* _Work order_:
This task calls for every entry below to be repeated exactly, without the pictures.
::: Supplied entries
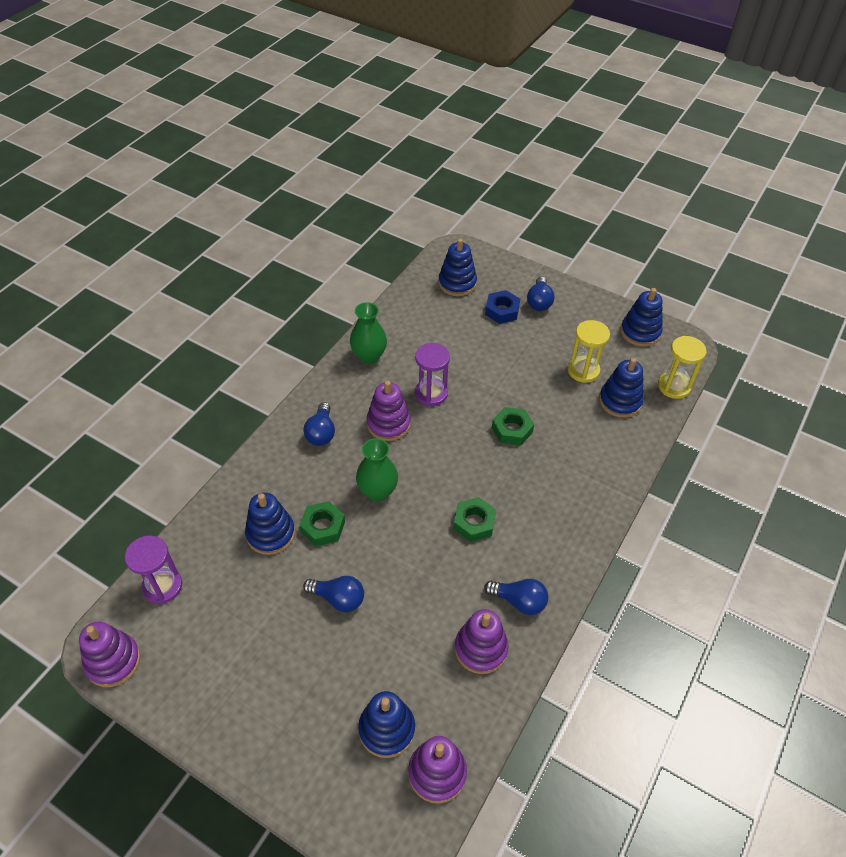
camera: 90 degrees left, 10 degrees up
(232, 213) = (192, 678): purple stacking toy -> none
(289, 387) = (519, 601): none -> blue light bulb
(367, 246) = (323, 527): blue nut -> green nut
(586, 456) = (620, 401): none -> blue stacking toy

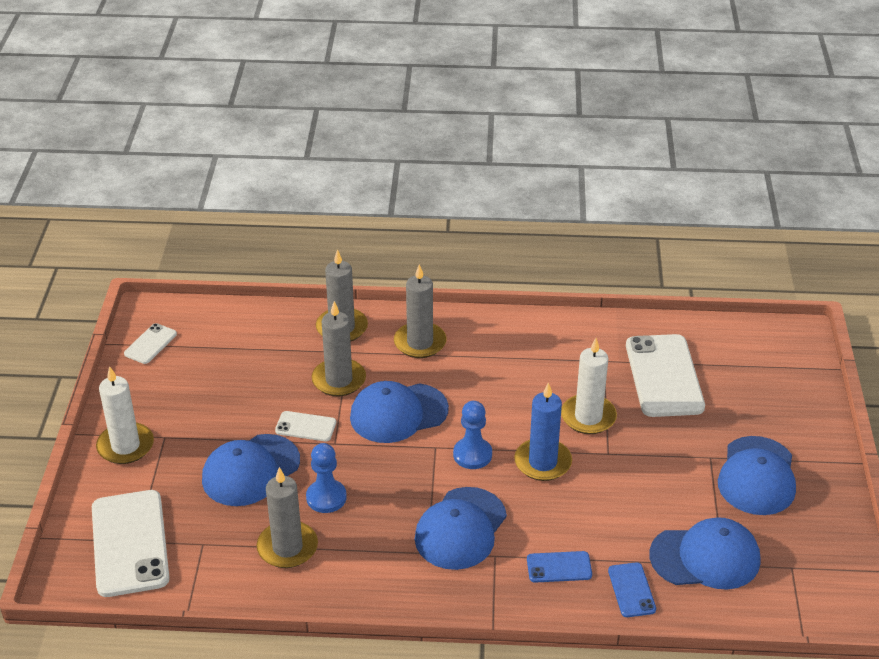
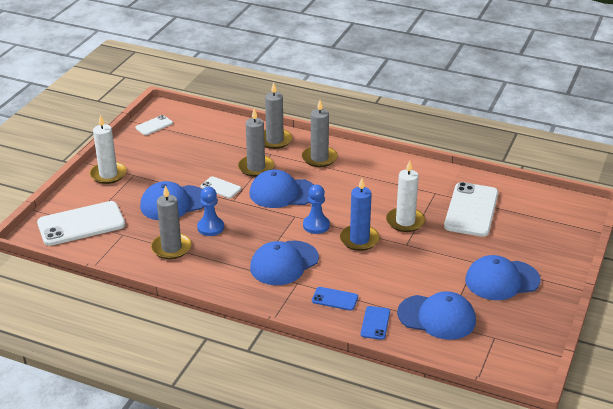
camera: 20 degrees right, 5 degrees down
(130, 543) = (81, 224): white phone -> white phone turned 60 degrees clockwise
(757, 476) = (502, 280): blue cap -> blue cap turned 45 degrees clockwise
::::::
* _Answer to the exercise_:
camera: 90 degrees left, 10 degrees up
(232, 213) = (192, 678): purple stacking toy -> none
(289, 387) = (519, 601): none -> blue light bulb
(367, 246) = (323, 527): blue nut -> green nut
(586, 456) = (620, 401): none -> blue stacking toy

camera: 20 degrees right, 5 degrees down
(130, 543) = (81, 224): white phone -> white phone turned 60 degrees clockwise
(757, 476) = (502, 280): blue cap -> blue cap turned 45 degrees clockwise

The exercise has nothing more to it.